- _Problem to solve_:
In the rows below, quote the lines from the one containing "packages (1228, 168)" through the one containing "center [581, 253].", including both of those lines, and reproduce them with no changes.

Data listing
※ ※ ※

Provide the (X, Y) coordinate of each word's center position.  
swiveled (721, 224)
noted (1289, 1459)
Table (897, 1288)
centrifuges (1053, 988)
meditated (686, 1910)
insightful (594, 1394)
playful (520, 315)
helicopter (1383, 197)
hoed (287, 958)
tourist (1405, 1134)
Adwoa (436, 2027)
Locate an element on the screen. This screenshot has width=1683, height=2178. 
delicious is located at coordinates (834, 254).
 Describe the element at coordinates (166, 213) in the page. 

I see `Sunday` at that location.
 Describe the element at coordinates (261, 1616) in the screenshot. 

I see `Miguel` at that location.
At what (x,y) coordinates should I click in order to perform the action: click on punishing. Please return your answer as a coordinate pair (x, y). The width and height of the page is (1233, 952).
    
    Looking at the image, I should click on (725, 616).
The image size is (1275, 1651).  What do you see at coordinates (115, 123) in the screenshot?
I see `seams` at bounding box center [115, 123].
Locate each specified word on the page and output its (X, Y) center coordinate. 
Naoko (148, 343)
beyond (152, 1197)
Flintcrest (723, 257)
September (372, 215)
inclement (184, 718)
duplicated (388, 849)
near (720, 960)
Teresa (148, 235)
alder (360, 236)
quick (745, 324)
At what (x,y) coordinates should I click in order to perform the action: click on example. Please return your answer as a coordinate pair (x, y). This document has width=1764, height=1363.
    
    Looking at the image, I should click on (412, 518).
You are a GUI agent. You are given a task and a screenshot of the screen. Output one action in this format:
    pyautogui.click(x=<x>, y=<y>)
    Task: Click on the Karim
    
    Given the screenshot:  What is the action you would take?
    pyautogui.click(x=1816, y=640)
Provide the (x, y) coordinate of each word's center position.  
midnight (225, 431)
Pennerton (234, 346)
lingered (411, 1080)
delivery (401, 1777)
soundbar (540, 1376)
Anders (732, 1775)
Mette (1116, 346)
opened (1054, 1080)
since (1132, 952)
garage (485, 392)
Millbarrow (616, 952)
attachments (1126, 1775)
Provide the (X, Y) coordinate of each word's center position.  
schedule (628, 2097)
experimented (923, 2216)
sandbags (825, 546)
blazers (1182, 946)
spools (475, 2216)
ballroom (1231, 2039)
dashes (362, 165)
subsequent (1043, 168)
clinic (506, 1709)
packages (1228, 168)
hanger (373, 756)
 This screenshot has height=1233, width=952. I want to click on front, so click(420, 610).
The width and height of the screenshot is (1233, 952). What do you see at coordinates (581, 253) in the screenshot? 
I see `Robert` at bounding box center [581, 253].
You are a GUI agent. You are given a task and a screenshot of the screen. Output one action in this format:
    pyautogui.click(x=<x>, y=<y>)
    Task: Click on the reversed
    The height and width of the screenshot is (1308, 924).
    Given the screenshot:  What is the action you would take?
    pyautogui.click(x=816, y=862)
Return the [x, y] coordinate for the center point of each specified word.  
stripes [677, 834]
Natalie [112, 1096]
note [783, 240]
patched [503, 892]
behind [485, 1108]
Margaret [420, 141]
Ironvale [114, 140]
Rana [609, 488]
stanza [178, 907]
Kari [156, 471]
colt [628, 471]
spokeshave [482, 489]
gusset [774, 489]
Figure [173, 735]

※ ※ ※

- _Final result_:
packages (1228, 168)
hanger (373, 756)
 This screenshot has height=1233, width=952. I want to click on front, so click(420, 610).
The width and height of the screenshot is (1233, 952). What do you see at coordinates (581, 253) in the screenshot? 
I see `Robert` at bounding box center [581, 253].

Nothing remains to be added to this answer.